• _About this exercise_
Nothing is needed except the lines below that run from the one with "orange screwdriver [471,152,556,170]" through the one with "camera: 20 degrees left, 0 degrees up", repeated exactly.

Before-and-after object listings
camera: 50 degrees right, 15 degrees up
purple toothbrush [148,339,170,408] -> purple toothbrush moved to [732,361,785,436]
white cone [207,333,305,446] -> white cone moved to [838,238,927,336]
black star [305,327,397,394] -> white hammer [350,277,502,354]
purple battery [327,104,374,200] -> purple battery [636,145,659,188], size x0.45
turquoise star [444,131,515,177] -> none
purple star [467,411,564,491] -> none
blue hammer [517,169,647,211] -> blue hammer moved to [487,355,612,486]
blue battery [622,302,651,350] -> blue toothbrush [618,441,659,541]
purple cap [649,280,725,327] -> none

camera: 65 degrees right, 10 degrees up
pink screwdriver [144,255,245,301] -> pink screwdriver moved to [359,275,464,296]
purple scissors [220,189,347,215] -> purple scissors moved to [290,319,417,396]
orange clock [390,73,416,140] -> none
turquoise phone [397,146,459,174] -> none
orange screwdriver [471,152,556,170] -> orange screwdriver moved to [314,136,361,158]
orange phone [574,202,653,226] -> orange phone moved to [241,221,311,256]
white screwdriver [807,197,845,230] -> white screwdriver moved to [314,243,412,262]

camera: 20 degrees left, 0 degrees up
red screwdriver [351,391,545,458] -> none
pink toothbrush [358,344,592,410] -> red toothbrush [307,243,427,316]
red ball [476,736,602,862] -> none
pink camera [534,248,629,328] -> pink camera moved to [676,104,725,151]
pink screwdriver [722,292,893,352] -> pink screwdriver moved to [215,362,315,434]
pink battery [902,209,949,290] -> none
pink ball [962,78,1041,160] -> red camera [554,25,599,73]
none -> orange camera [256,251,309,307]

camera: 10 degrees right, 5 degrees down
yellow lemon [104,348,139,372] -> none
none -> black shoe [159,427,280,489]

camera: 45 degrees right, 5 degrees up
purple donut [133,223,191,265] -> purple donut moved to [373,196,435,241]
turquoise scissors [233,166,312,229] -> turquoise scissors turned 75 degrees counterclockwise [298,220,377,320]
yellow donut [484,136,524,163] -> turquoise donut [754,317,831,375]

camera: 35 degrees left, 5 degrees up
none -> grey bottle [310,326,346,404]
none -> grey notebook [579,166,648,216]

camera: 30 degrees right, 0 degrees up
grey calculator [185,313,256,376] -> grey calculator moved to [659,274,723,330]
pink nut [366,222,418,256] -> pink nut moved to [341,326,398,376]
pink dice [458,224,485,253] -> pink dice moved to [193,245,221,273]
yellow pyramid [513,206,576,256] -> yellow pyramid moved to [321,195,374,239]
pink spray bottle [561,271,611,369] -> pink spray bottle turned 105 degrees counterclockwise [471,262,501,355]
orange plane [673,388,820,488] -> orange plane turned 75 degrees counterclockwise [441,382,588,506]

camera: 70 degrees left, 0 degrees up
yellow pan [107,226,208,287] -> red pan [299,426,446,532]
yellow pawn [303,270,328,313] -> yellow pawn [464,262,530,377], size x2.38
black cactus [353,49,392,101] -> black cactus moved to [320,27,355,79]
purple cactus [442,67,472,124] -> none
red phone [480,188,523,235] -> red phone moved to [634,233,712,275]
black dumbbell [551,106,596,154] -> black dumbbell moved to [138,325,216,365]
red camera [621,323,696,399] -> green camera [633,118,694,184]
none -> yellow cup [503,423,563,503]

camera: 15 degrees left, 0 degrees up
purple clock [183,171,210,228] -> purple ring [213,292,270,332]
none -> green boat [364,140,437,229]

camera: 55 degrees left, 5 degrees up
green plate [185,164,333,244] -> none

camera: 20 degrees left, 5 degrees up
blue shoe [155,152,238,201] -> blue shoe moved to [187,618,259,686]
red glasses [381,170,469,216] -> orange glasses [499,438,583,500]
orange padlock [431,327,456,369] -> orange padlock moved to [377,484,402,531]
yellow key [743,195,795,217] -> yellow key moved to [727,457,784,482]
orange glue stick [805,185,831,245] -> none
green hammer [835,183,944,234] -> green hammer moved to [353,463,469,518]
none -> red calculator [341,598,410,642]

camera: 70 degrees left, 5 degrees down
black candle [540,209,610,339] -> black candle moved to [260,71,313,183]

• _Task response_
orange screwdriver [471,152,556,170] -> orange screwdriver moved to [314,136,361,158]
orange phone [574,202,653,226] -> orange phone moved to [241,221,311,256]
white screwdriver [807,197,845,230] -> white screwdriver moved to [314,243,412,262]

camera: 20 degrees left, 0 degrees up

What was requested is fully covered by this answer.